Problem statement: Without any of its pictures, the listing below should be output exactly.
::::
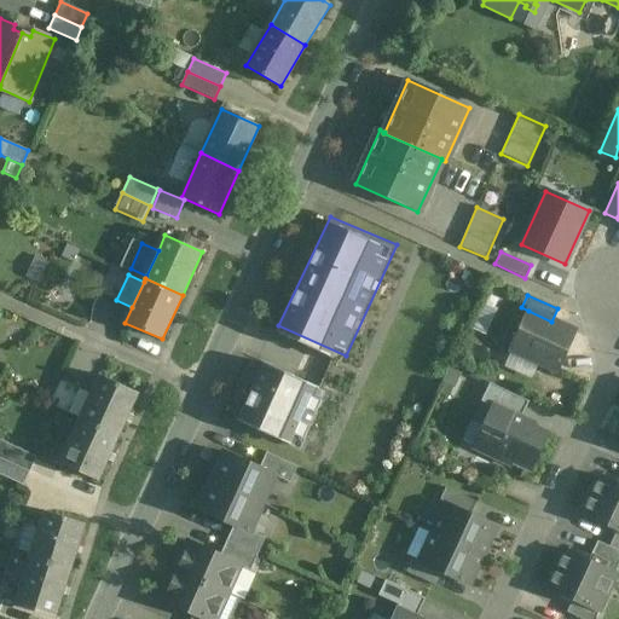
[(551,322),(528,311),(512,350),(556,370),(574,331),(551,322)]
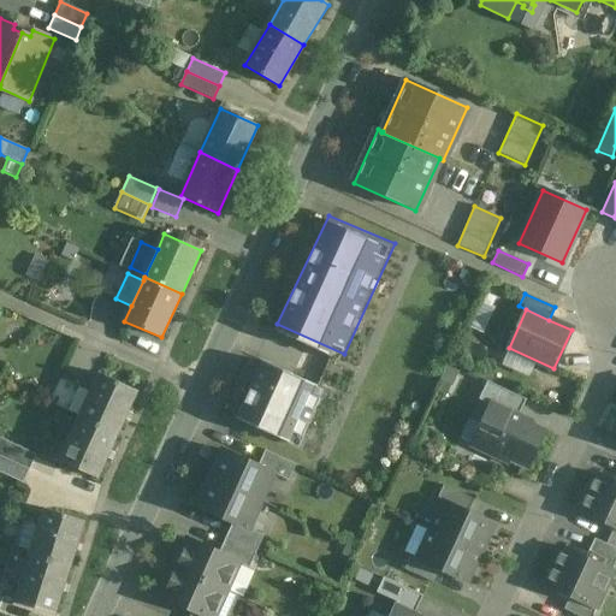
[(327,385),(265,362),(241,413),(298,440),(327,385)]
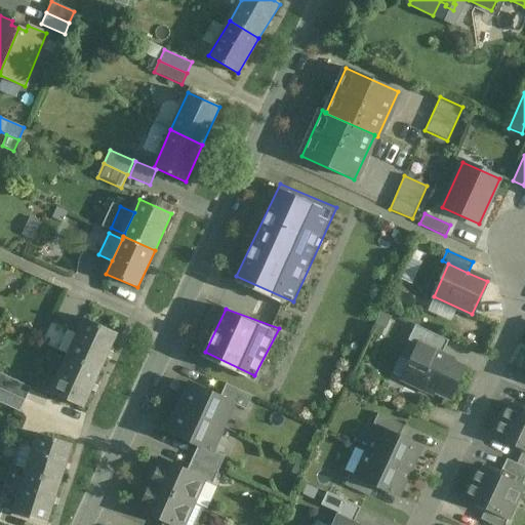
[(116,333),(85,320),(78,335),(69,356),(99,370),(116,333)]
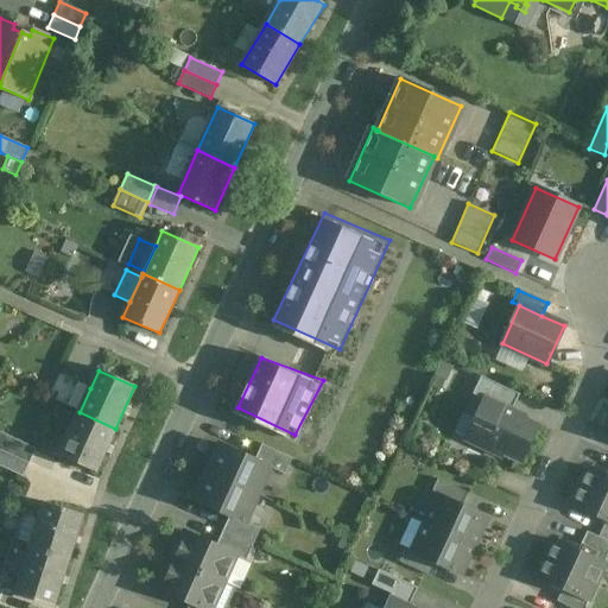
[(90,388),(61,374),(49,399),(80,412),(90,388)]
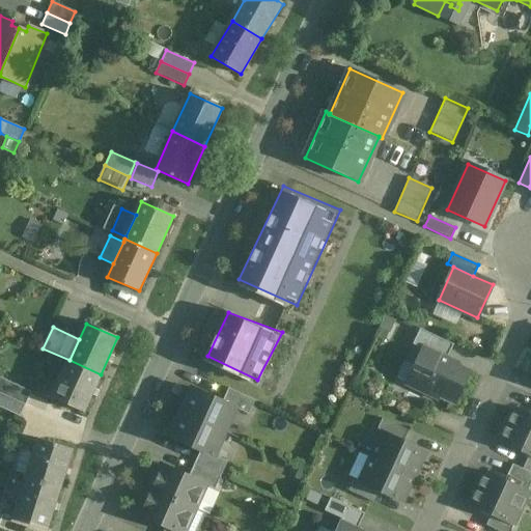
[(454,344),(420,329),(413,344),(423,350),(424,348),(447,359),(454,344)]
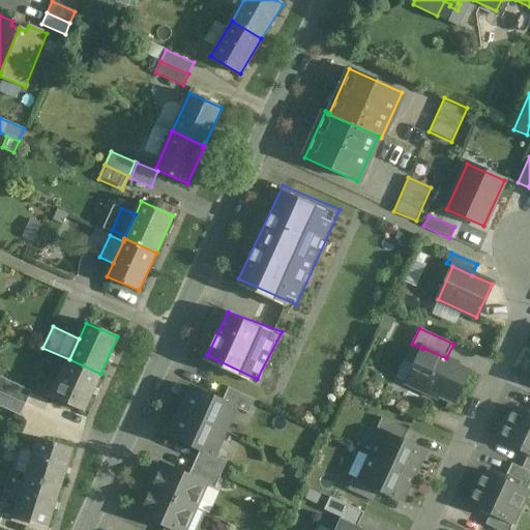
[(446,358),(423,348),(422,349),(414,366),(418,367),(411,385),(436,396),(438,393),(451,400),(458,386),(460,387),(467,371),(454,365),(451,359),(449,360),(446,358)]
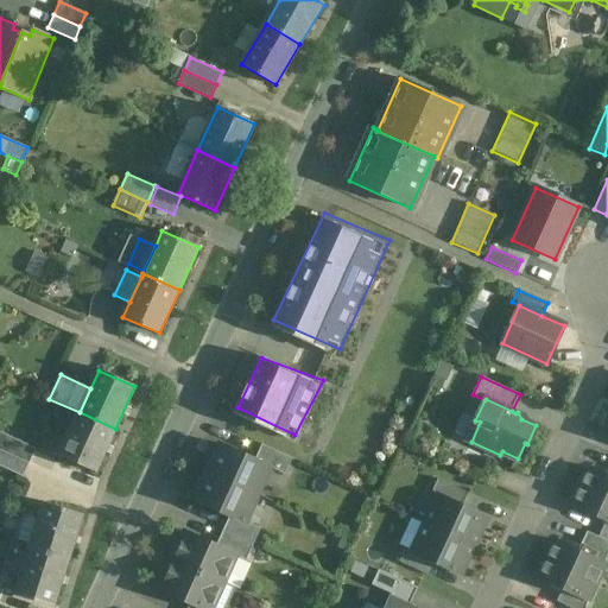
[(115,429),(80,412),(61,456),(96,472),(115,429)]
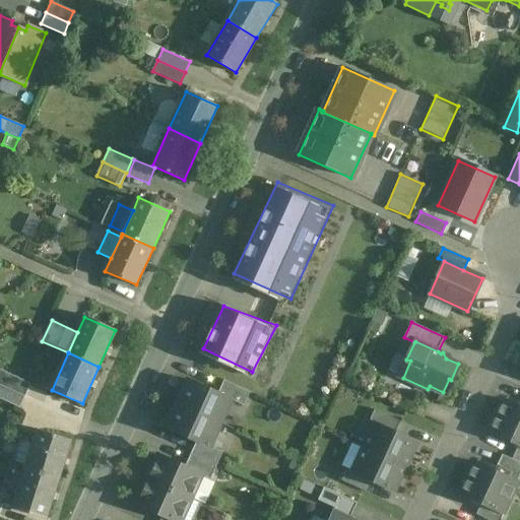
[(30,384),(0,369),(0,385),(25,397),(30,384)]
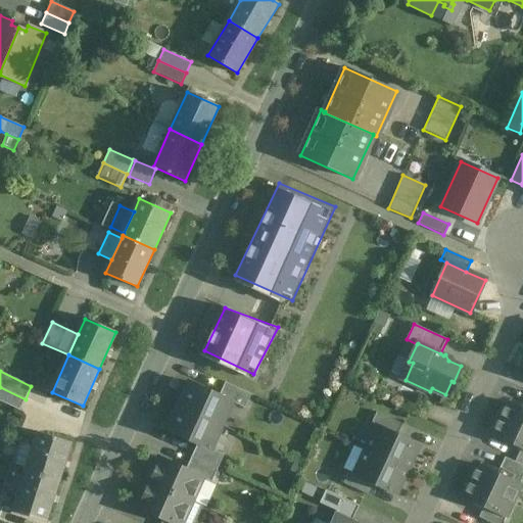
[(220,395),(189,382),(179,406),(221,425),(232,401),(220,395)]
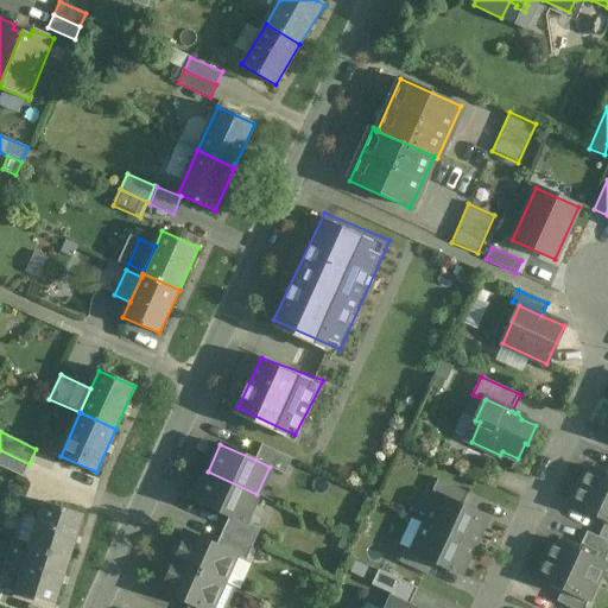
[(292,458),(261,444),(255,460),(270,467),(285,474),(292,458)]
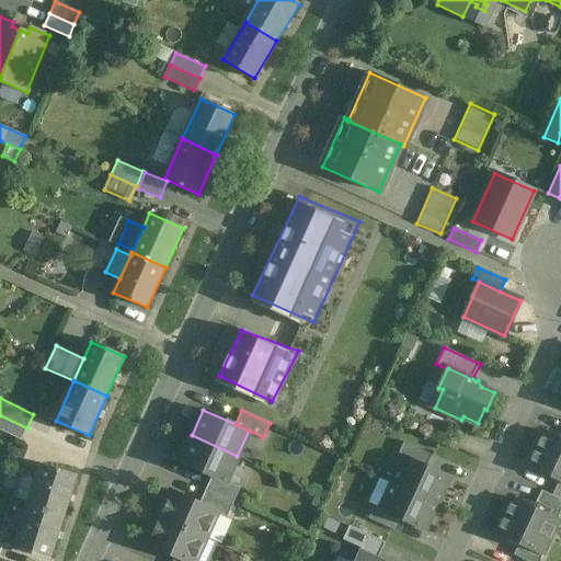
[(27,428),(0,415),(0,430),(22,441),(27,428)]
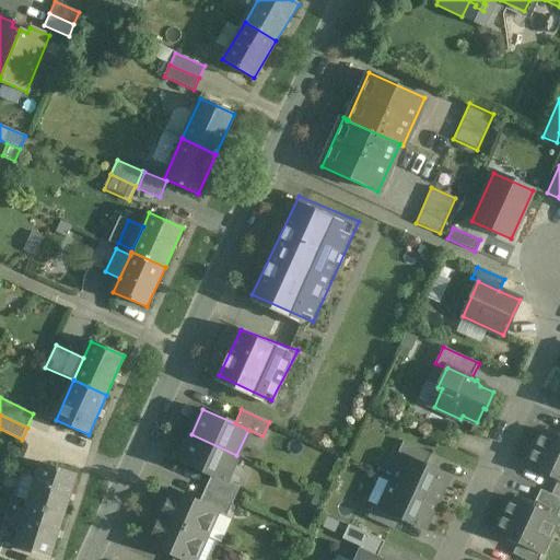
[(559,439),(541,431),(526,465),(559,480),(559,439)]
::::
Task result:
[(551,322),(528,311),(512,350),(556,370),(574,331),(551,322)]
[(327,385),(265,362),(241,413),(298,440),(327,385)]
[(116,333),(85,320),(78,335),(69,356),(99,370),(116,333)]
[(90,388),(61,374),(49,399),(80,412),(90,388)]
[(454,344),(420,329),(413,344),(423,350),(424,348),(447,359),(454,344)]
[(446,358),(423,348),(422,349),(414,366),(418,367),(411,385),(436,396),(438,393),(451,400),(458,386),(460,387),(467,371),(454,365),(451,359),(449,360),(446,358)]
[(115,429),(80,412),(61,456),(96,472),(115,429)]
[(30,384),(0,369),(0,385),(25,397),(30,384)]
[(220,395),(189,382),(179,406),(221,425),(232,401),(220,395)]
[(292,458),(261,444),(255,460),(270,467),(285,474),(292,458)]
[(27,428),(0,415),(0,430),(22,441),(27,428)]
[(559,439),(541,431),(526,465),(559,480),(559,439)]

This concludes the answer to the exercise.